> **Exercise requirements**: Copy the lines below exactly, starting at the one with "black semicircle: (52, 29)" and ending at the one with "cyan arrow: (53, 227) -> (48, 309), moved", and leave out any picture.

> **Information provided**:
□ □ □ □ □ □ □

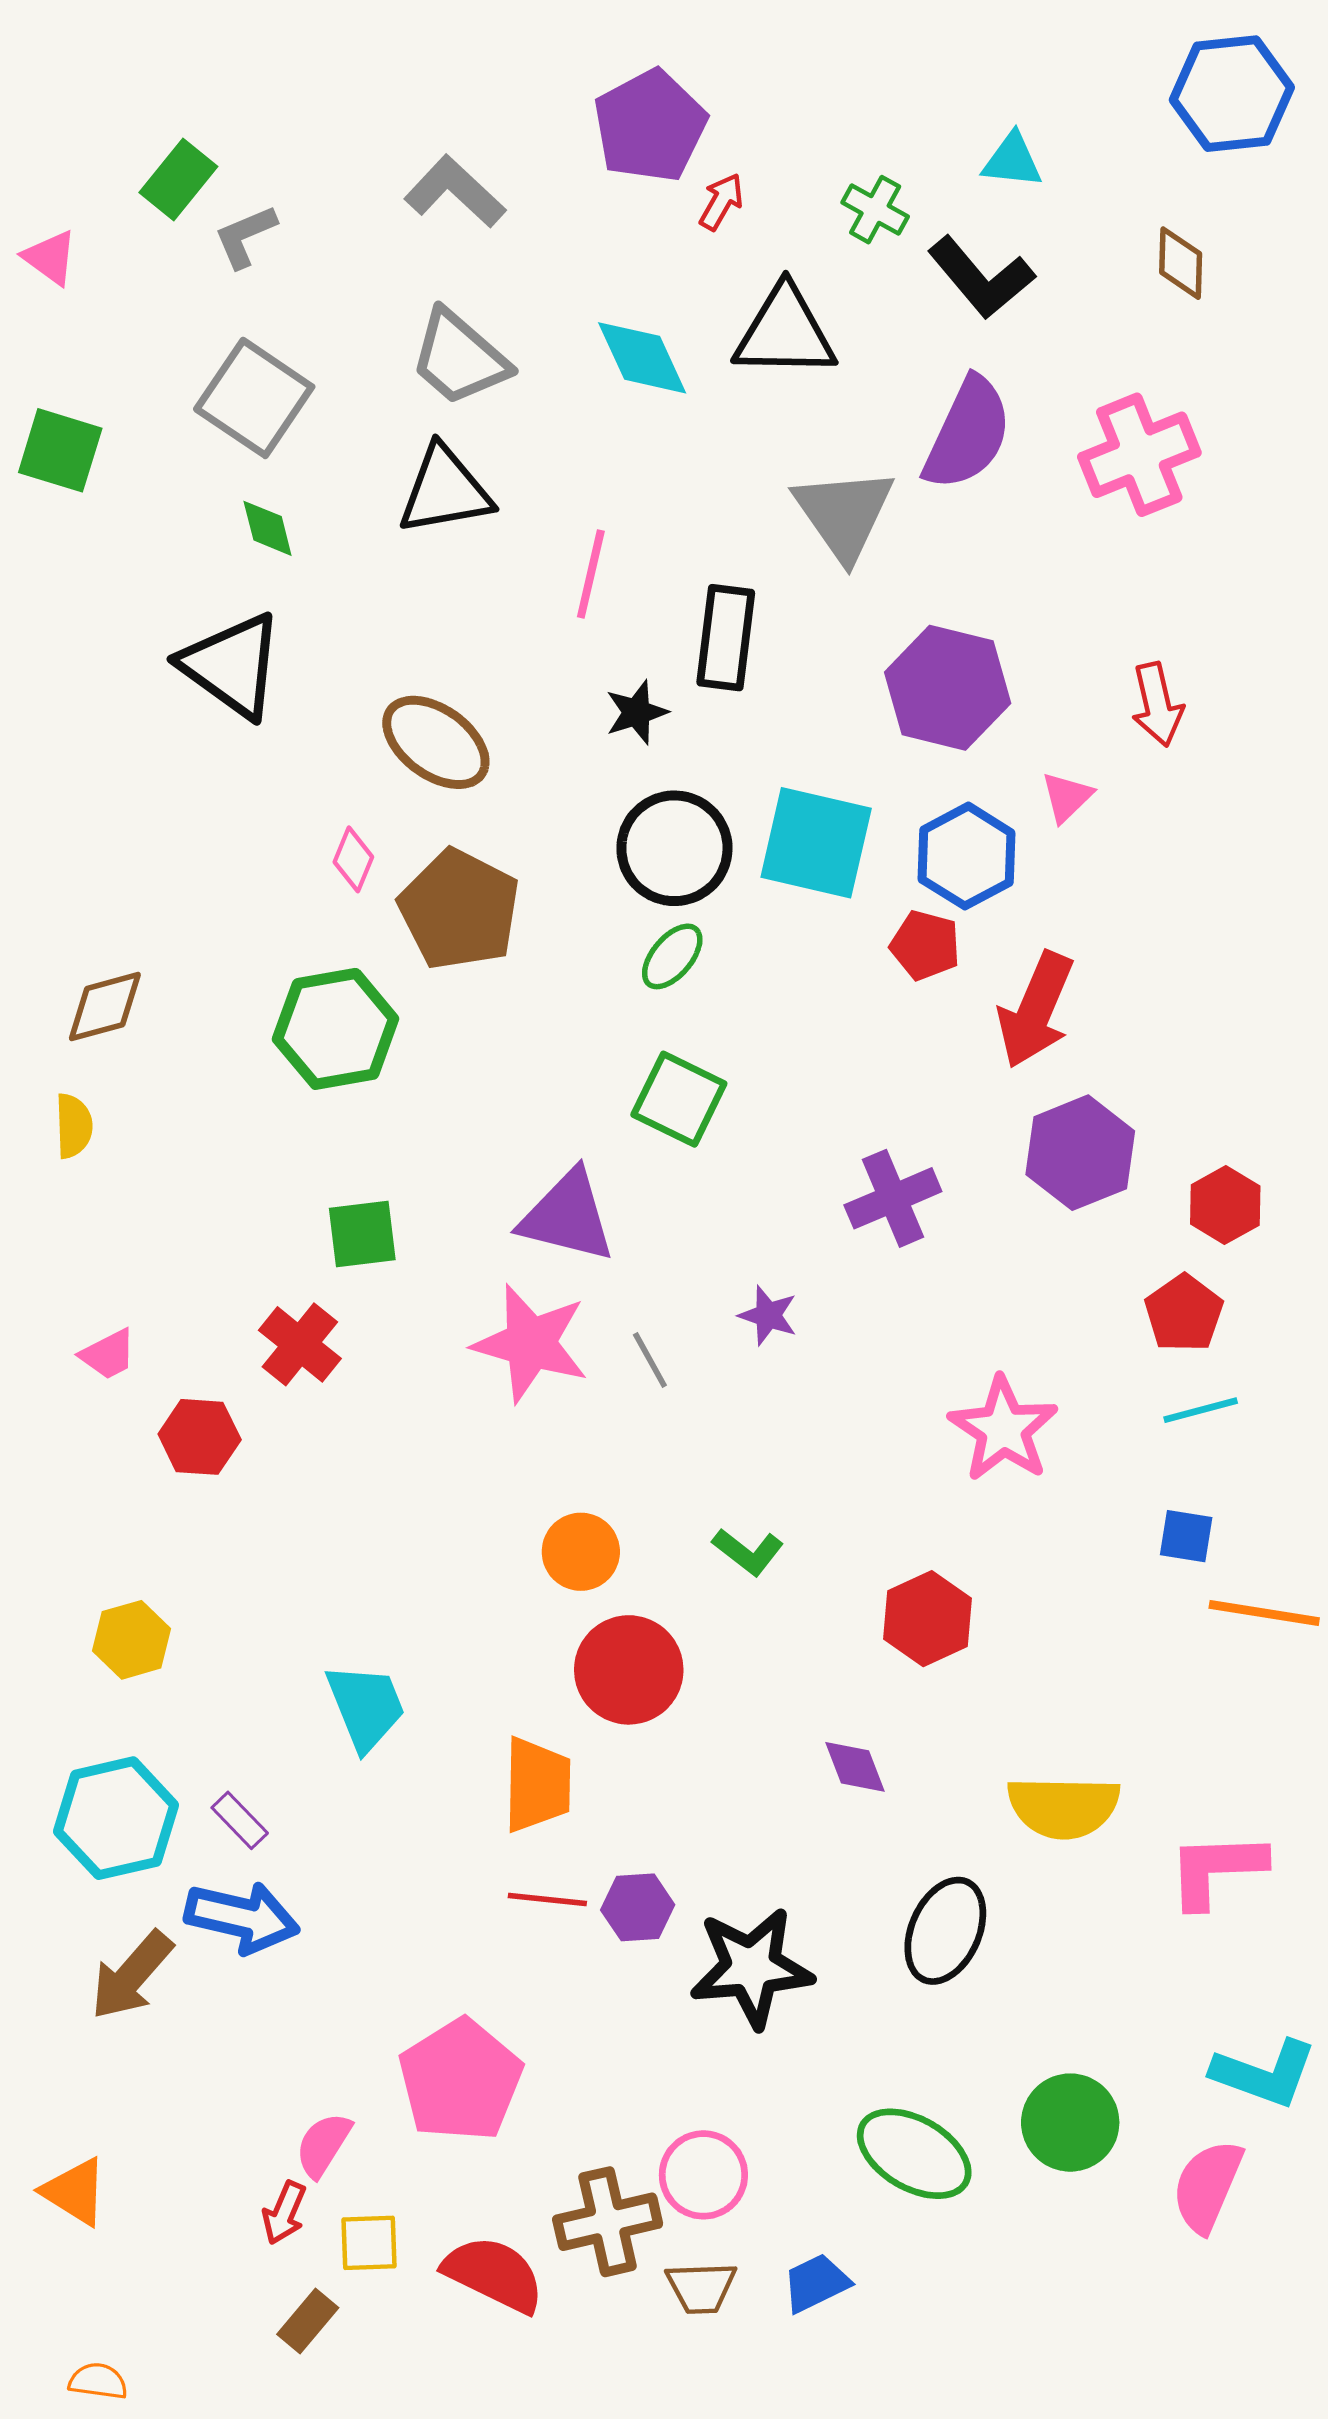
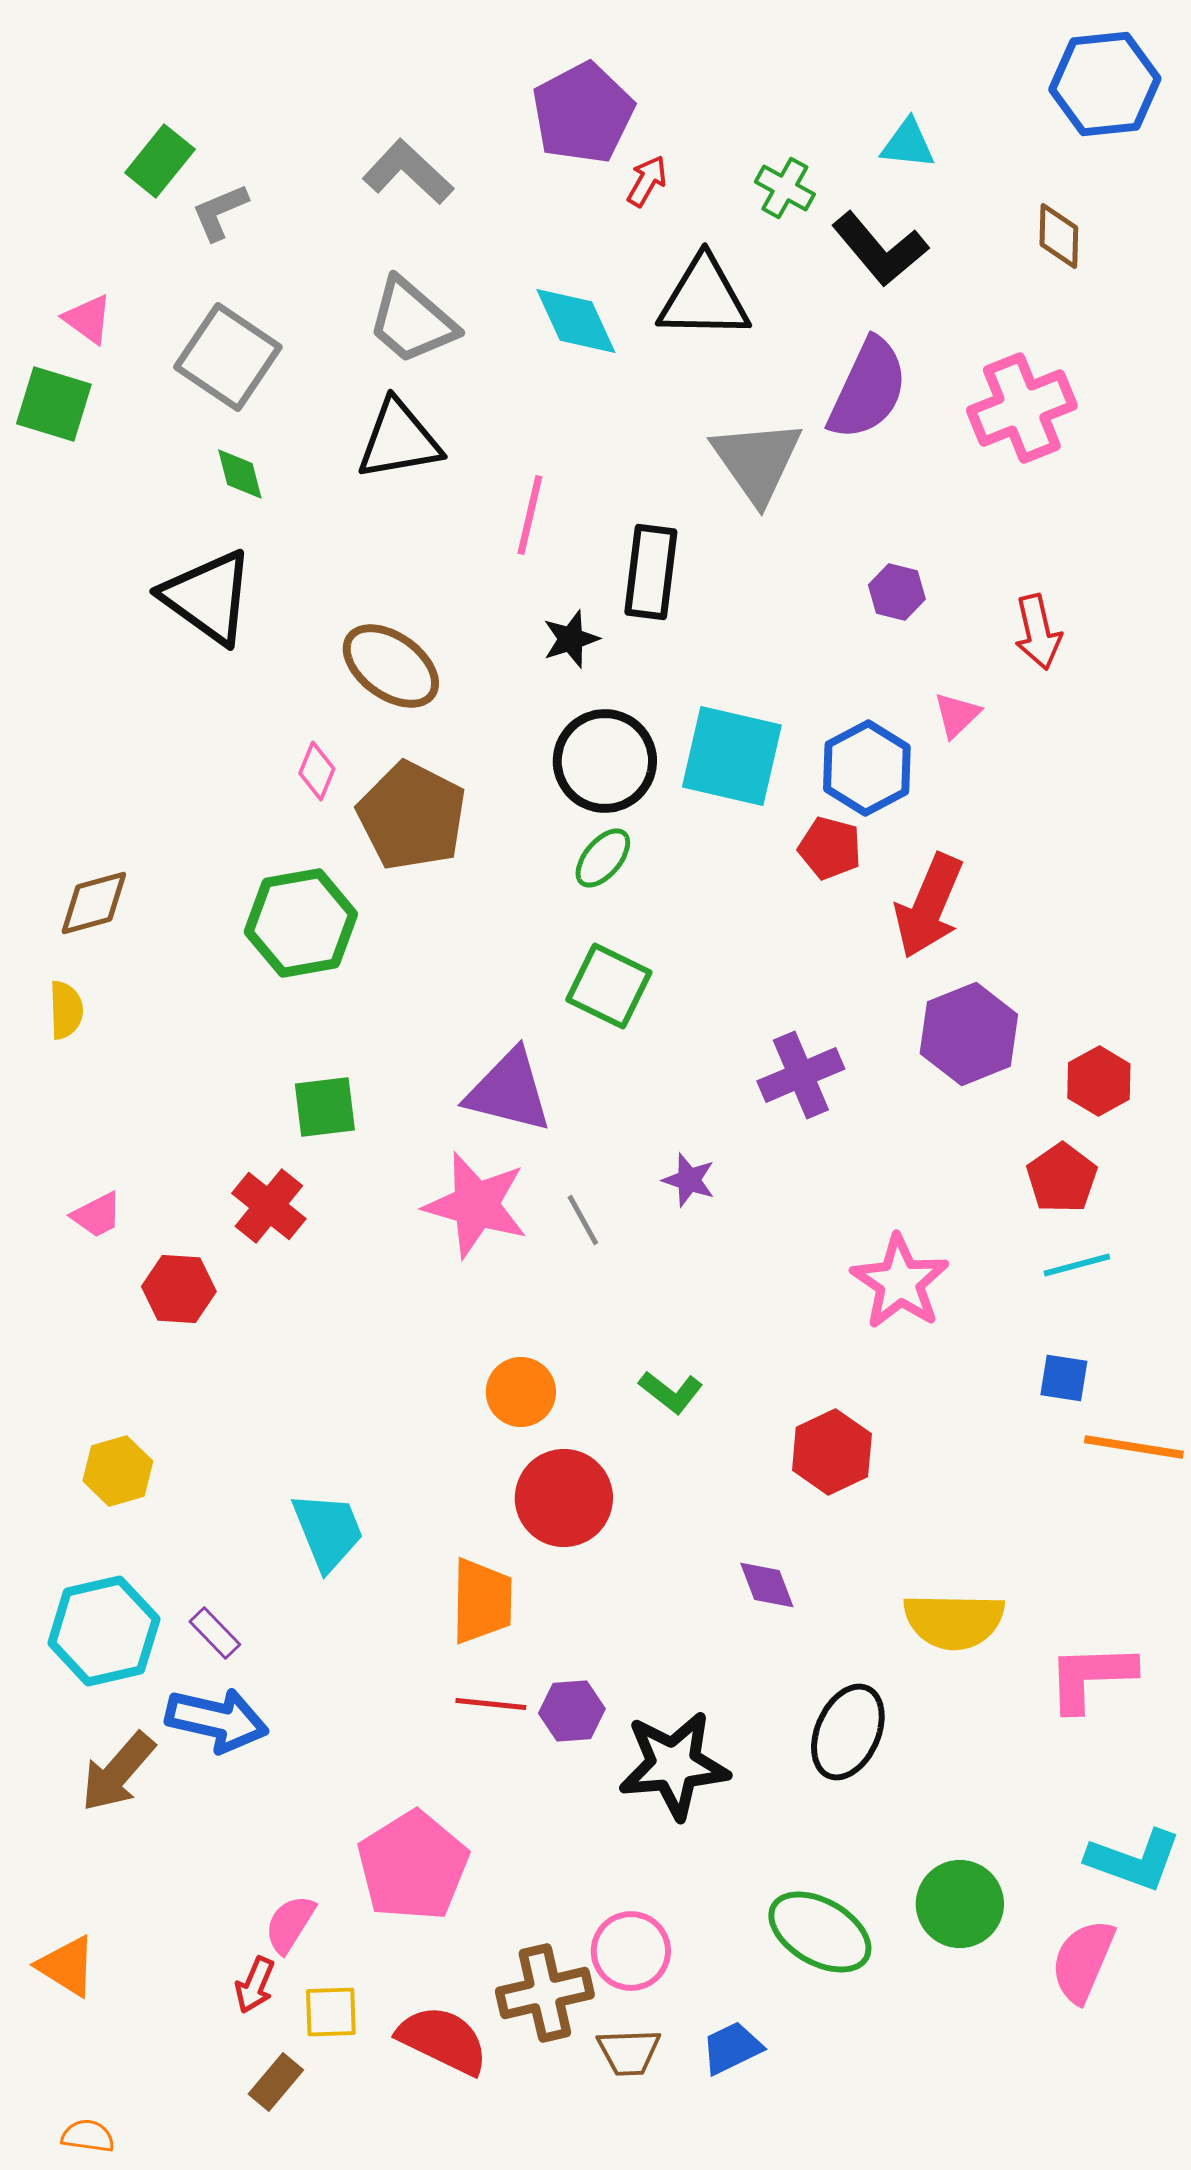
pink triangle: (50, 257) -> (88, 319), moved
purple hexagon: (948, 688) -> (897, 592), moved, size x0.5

□ □ □ □ □ □ □

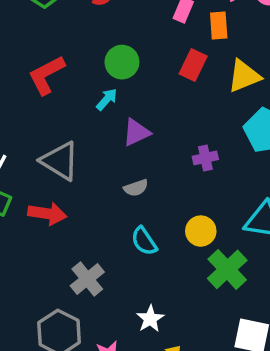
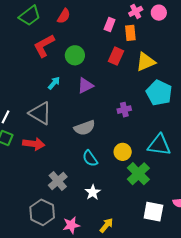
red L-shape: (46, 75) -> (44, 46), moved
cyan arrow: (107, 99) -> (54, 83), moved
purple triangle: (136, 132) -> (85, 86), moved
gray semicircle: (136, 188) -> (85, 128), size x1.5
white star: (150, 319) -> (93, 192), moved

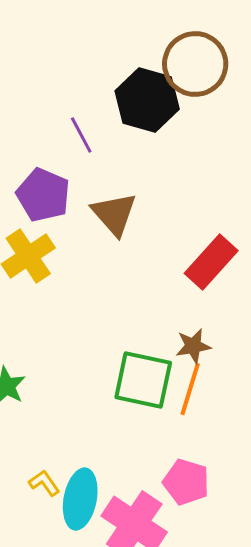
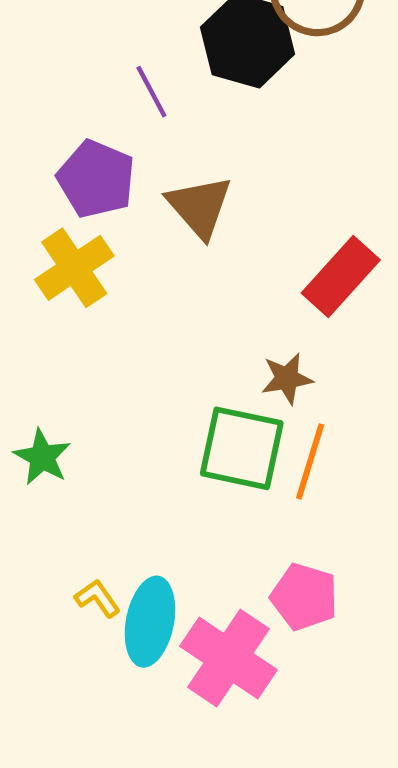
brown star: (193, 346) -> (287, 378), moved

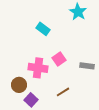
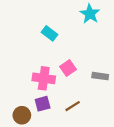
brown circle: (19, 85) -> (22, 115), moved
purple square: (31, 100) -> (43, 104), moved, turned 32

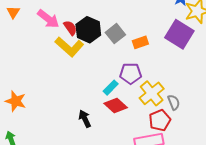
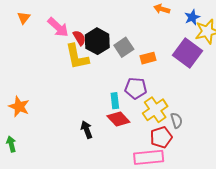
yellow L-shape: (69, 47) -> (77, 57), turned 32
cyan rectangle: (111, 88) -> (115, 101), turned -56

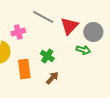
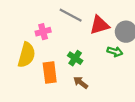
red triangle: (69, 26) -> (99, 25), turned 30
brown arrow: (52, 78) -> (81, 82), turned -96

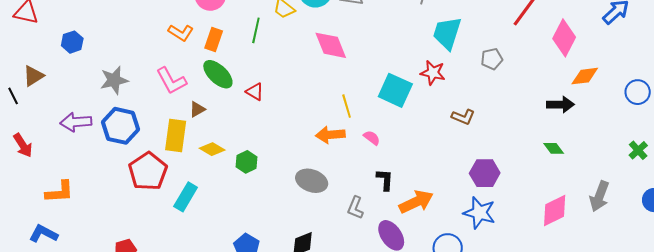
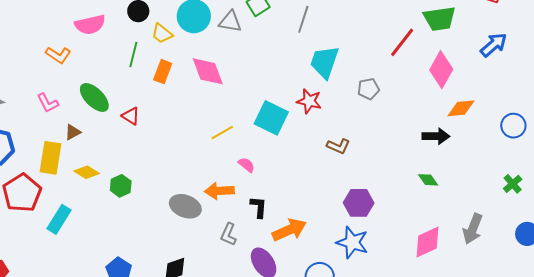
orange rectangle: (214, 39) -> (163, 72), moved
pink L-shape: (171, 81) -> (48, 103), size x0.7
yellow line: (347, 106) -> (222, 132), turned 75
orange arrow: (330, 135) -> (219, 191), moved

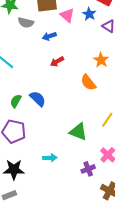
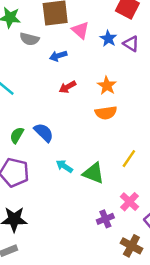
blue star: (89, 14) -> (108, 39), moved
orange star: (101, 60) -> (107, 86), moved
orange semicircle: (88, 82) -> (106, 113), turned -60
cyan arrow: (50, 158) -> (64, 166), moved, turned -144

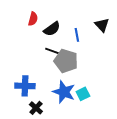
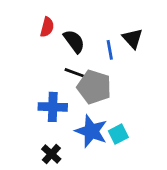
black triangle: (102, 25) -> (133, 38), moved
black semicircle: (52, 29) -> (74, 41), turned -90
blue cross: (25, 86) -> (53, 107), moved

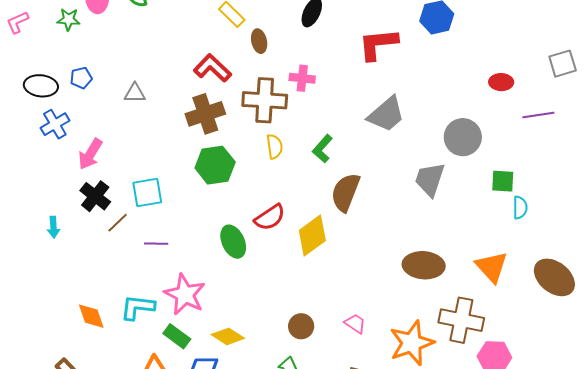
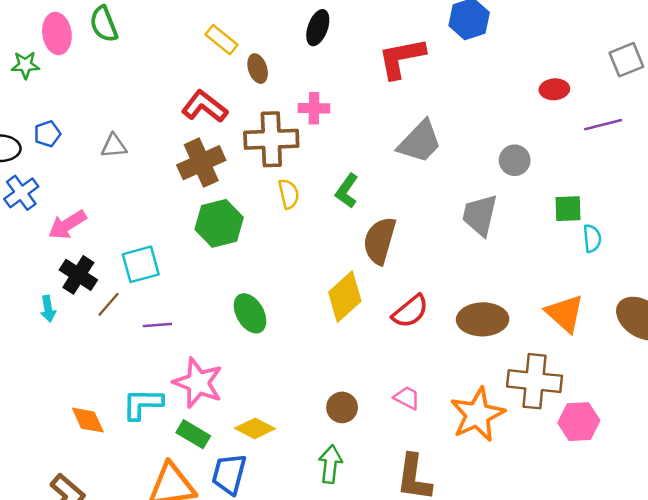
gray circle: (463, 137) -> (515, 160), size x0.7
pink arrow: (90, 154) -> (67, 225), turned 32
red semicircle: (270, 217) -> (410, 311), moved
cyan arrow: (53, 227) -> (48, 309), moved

□ □ □ □ □ □ □

> **Task output**:
black semicircle: (52, 29) -> (74, 41), turned -90
blue cross: (25, 86) -> (53, 107), moved

gray circle: (463, 137) -> (515, 160), size x0.7
pink arrow: (90, 154) -> (67, 225), turned 32
red semicircle: (270, 217) -> (410, 311), moved
cyan arrow: (53, 227) -> (48, 309), moved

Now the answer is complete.